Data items
+--
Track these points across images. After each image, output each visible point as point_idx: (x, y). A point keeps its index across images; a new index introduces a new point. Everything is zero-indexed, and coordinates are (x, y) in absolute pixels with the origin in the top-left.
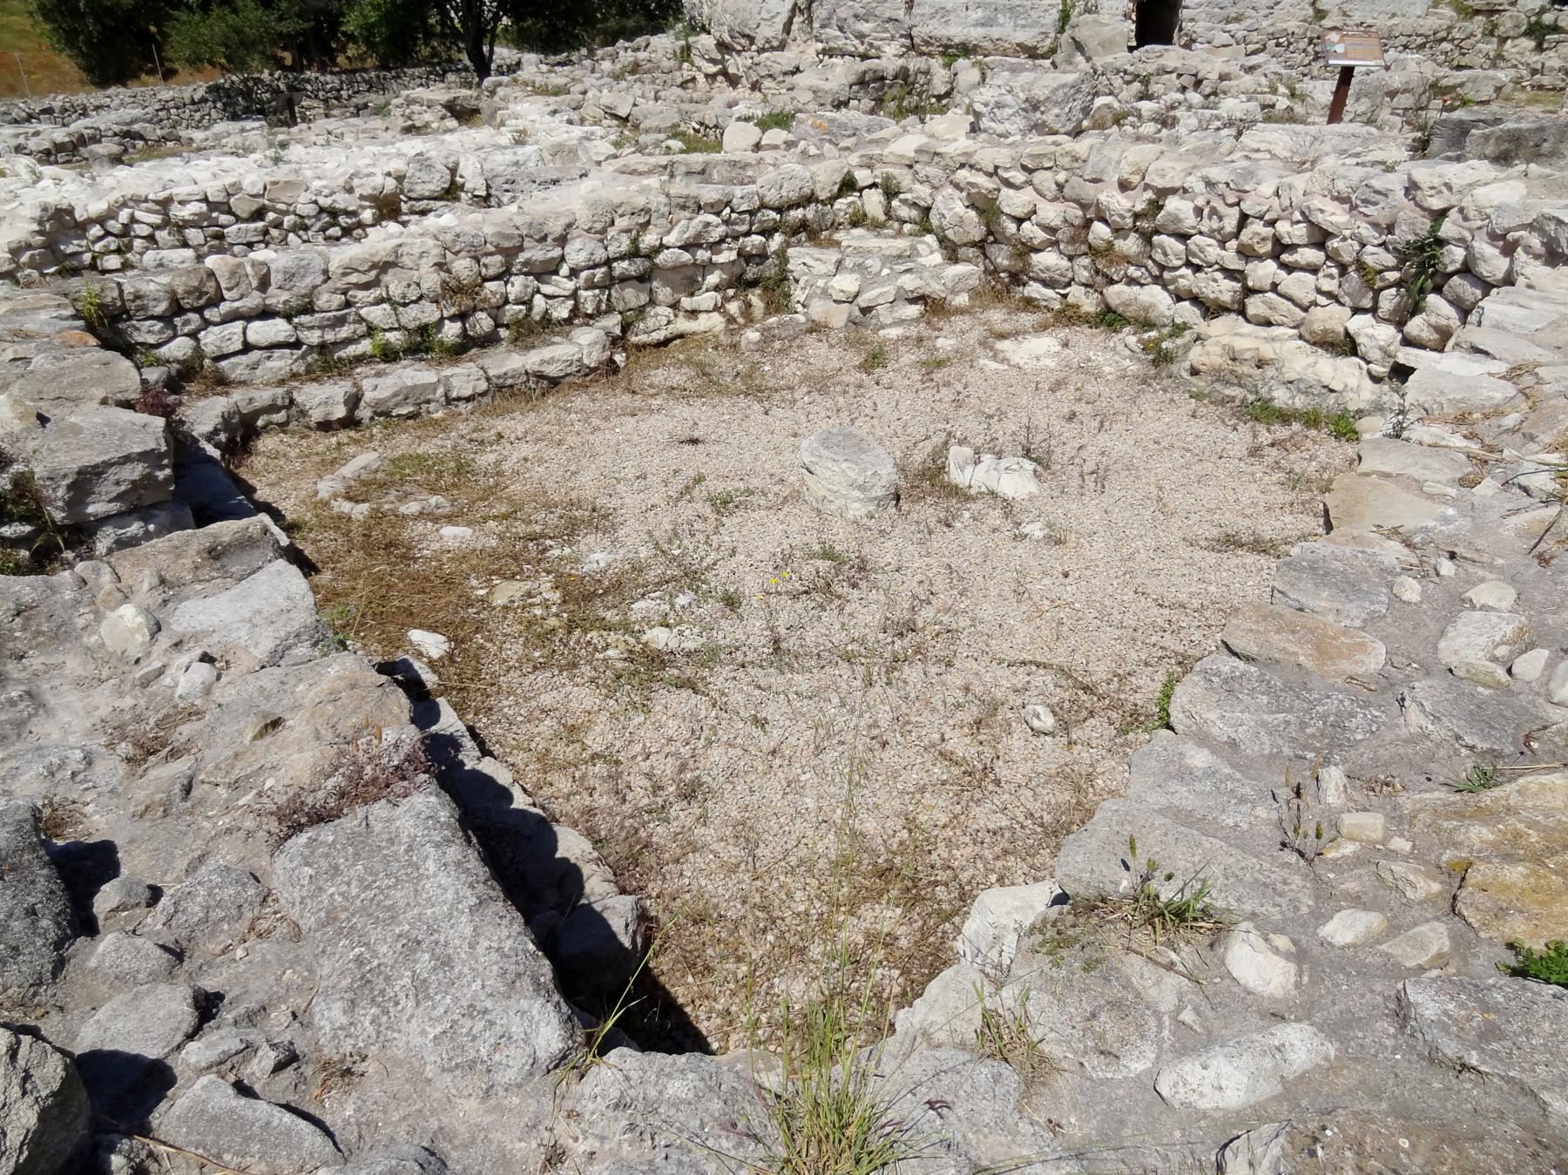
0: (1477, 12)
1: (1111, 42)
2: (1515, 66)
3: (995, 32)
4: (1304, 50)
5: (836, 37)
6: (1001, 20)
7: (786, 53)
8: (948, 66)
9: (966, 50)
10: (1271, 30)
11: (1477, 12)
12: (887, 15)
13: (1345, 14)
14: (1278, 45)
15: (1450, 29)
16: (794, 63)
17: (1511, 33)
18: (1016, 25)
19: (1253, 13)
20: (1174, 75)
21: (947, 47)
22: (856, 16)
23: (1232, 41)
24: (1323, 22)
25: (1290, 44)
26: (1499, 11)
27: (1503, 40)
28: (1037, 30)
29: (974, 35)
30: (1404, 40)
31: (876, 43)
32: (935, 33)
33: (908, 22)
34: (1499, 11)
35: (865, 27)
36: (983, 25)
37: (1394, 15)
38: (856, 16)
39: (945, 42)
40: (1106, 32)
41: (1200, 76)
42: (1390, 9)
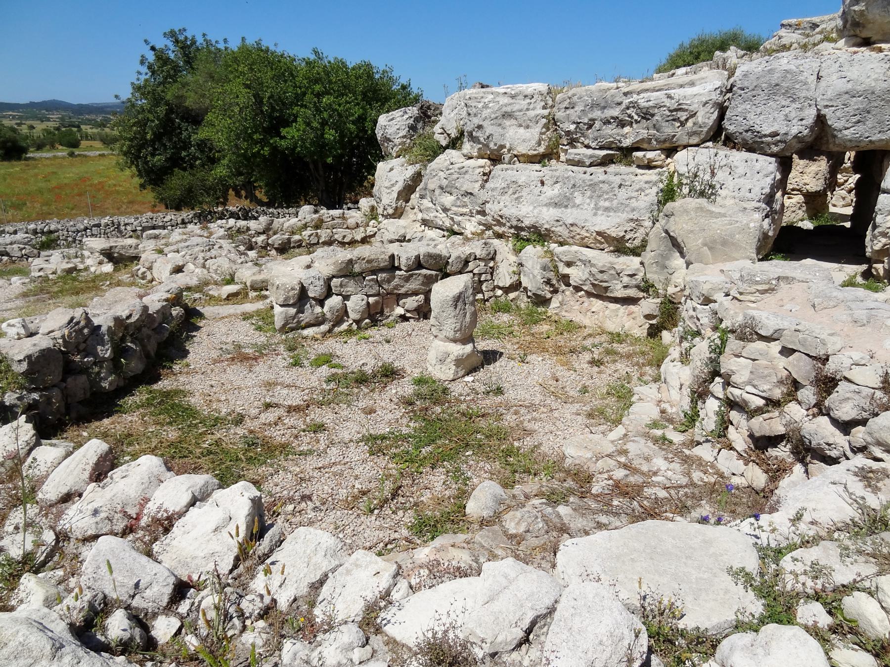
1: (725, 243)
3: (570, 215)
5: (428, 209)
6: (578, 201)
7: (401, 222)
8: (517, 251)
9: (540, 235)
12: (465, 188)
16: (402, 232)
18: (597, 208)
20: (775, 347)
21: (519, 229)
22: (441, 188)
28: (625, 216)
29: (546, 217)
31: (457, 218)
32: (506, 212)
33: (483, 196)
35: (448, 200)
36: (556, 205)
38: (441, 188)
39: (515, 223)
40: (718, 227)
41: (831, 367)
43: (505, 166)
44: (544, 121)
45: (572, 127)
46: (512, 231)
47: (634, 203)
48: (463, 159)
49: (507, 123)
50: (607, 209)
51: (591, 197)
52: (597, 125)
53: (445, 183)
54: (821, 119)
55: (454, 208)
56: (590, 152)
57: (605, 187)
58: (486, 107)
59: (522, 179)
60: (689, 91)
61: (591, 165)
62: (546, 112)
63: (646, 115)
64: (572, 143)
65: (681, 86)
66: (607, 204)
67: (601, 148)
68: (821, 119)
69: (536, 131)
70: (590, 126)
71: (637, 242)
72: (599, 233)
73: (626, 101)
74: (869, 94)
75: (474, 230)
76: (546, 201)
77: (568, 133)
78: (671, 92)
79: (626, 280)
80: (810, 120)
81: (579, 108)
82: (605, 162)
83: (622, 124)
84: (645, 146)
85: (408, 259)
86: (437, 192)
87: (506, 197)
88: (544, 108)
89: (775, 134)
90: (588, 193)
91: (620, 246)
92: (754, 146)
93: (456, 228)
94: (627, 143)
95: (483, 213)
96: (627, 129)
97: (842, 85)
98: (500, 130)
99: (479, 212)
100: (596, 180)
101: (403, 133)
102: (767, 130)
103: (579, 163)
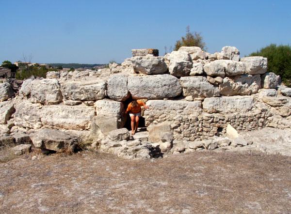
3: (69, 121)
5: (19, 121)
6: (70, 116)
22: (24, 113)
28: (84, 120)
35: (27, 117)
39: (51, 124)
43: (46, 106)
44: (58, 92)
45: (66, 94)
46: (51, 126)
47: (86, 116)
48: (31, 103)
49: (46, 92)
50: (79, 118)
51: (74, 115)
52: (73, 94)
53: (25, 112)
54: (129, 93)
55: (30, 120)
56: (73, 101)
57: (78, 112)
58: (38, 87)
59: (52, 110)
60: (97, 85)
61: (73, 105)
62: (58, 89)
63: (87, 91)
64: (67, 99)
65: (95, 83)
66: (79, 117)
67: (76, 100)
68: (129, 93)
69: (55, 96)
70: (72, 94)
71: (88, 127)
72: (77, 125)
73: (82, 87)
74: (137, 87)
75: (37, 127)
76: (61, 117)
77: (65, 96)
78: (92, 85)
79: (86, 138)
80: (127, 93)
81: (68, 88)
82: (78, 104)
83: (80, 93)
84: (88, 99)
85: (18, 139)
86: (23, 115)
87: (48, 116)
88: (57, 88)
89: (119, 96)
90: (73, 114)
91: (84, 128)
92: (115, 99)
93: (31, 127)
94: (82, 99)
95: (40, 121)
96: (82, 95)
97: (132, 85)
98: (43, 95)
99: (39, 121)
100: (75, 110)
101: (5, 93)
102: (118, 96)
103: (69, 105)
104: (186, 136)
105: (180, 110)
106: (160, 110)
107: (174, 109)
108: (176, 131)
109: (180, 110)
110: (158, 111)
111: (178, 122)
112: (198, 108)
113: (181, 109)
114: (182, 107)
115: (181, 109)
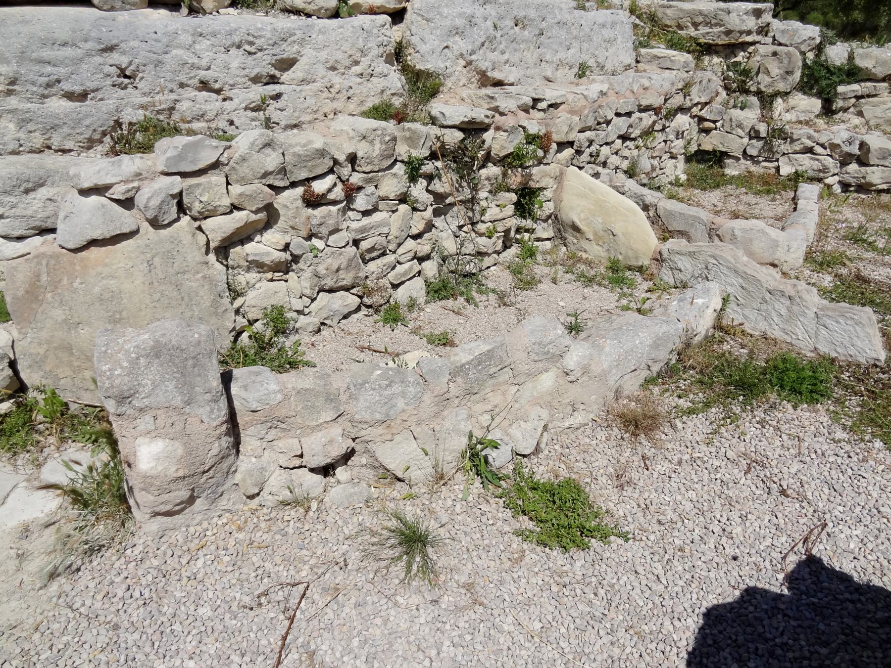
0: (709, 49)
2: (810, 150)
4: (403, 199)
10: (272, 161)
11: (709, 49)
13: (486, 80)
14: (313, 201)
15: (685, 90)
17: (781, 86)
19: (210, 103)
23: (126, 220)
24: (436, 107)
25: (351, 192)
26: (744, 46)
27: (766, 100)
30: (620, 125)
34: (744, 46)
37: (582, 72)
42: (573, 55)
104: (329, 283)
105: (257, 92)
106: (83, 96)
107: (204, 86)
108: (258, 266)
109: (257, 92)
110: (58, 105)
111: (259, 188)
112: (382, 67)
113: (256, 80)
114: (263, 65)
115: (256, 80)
+--
▶ **JOB**
Copy the records above line for line, without changing anything, and leave the pictures out of your copy.

▶ **TASK RESULT**
Track these points across images. After each image, output each visible point as point_idx: (x, y). A point keeps its index across images; a new index introduces a new point. Everything is zero-indexed, and coordinates are (x, y) in absolute pixels with the origin in the top-left.
0: (1477, 12)
1: (1111, 42)
2: (1515, 66)
3: (995, 32)
4: (1304, 50)
5: (836, 37)
6: (1001, 20)
7: (786, 53)
8: (948, 66)
9: (966, 50)
10: (1271, 30)
11: (1477, 12)
12: (887, 15)
13: (1345, 14)
14: (1278, 45)
15: (1450, 29)
16: (794, 63)
17: (1511, 33)
18: (1016, 25)
19: (1253, 13)
20: (1174, 75)
21: (947, 47)
22: (856, 16)
23: (1232, 41)
24: (1323, 22)
25: (1290, 44)
26: (1499, 11)
27: (1503, 40)
28: (1037, 30)
29: (974, 35)
30: (1404, 40)
31: (876, 43)
32: (935, 33)
33: (908, 22)
34: (1499, 11)
35: (865, 27)
36: (983, 25)
37: (1394, 15)
38: (856, 16)
39: (945, 42)
40: (1106, 32)
41: (1200, 76)
42: (1390, 9)
1: (725, 243)
3: (570, 215)
5: (428, 209)
6: (578, 201)
7: (401, 222)
8: (517, 251)
9: (540, 235)
12: (465, 188)
16: (402, 232)
18: (597, 208)
20: (775, 347)
21: (519, 229)
22: (441, 188)
28: (625, 216)
29: (546, 217)
31: (457, 218)
32: (506, 212)
33: (483, 196)
35: (448, 200)
36: (556, 205)
38: (441, 188)
39: (515, 223)
40: (718, 227)
41: (831, 367)
43: (505, 166)
44: (544, 121)
45: (572, 127)
46: (512, 231)
47: (634, 203)
48: (463, 159)
49: (507, 123)
50: (607, 209)
51: (591, 197)
52: (597, 125)
53: (445, 183)
54: (821, 119)
55: (454, 208)
56: (590, 152)
57: (605, 187)
58: (486, 107)
59: (522, 179)
60: (689, 91)
61: (591, 165)
62: (546, 112)
63: (646, 115)
64: (572, 143)
65: (681, 86)
66: (607, 204)
67: (601, 148)
68: (821, 119)
69: (536, 131)
70: (590, 126)
71: (637, 242)
72: (599, 233)
73: (626, 101)
74: (869, 94)
75: (474, 230)
76: (546, 201)
77: (568, 133)
78: (671, 92)
79: (626, 280)
80: (810, 120)
81: (579, 108)
82: (605, 162)
83: (622, 124)
84: (645, 146)
85: (408, 259)
86: (437, 192)
87: (506, 197)
88: (544, 108)
89: (775, 134)
90: (588, 193)
91: (620, 246)
92: (754, 146)
93: (456, 228)
94: (627, 143)
95: (483, 213)
96: (627, 129)
97: (842, 85)
98: (500, 130)
99: (479, 212)
100: (596, 180)
101: (403, 133)
102: (767, 130)
103: (579, 163)
3: (69, 121)
5: (19, 121)
6: (70, 116)
22: (24, 113)
28: (84, 120)
35: (27, 117)
39: (51, 124)
43: (46, 106)
44: (58, 92)
45: (66, 94)
46: (51, 126)
47: (86, 116)
48: (31, 103)
49: (46, 92)
50: (79, 118)
51: (74, 115)
52: (73, 94)
53: (25, 112)
54: (129, 93)
55: (30, 120)
56: (73, 101)
57: (78, 112)
58: (38, 87)
59: (52, 110)
60: (97, 85)
61: (73, 105)
62: (58, 89)
63: (87, 91)
64: (67, 99)
65: (95, 83)
66: (79, 117)
67: (76, 100)
68: (129, 93)
69: (55, 96)
70: (72, 94)
71: (88, 127)
72: (77, 125)
73: (82, 87)
74: (137, 87)
75: (37, 127)
76: (61, 117)
77: (65, 96)
78: (92, 85)
79: (86, 138)
80: (127, 93)
81: (68, 88)
82: (78, 104)
83: (80, 93)
84: (88, 99)
85: (18, 139)
86: (23, 115)
87: (48, 116)
88: (57, 88)
89: (119, 96)
90: (73, 114)
91: (84, 128)
92: (115, 99)
93: (31, 127)
94: (82, 99)
95: (40, 121)
96: (82, 95)
97: (132, 85)
98: (43, 95)
99: (39, 121)
100: (75, 110)
101: (5, 93)
102: (118, 96)
103: (69, 105)
104: (186, 136)
105: (180, 110)
106: (160, 110)
107: (174, 109)
108: (176, 131)
109: (180, 110)
110: (158, 111)
111: (178, 122)
112: (198, 108)
113: (181, 109)
114: (182, 107)
115: (181, 109)
0: (709, 49)
2: (810, 150)
4: (403, 199)
10: (272, 161)
11: (709, 49)
13: (486, 80)
14: (313, 201)
15: (685, 90)
17: (781, 86)
19: (210, 103)
23: (126, 220)
24: (436, 107)
25: (351, 192)
26: (744, 46)
27: (766, 100)
30: (620, 125)
34: (744, 46)
37: (582, 72)
42: (573, 55)
104: (329, 283)
105: (257, 92)
106: (83, 96)
107: (204, 86)
108: (258, 266)
109: (257, 92)
110: (58, 105)
111: (259, 188)
112: (382, 67)
113: (256, 80)
114: (263, 65)
115: (256, 80)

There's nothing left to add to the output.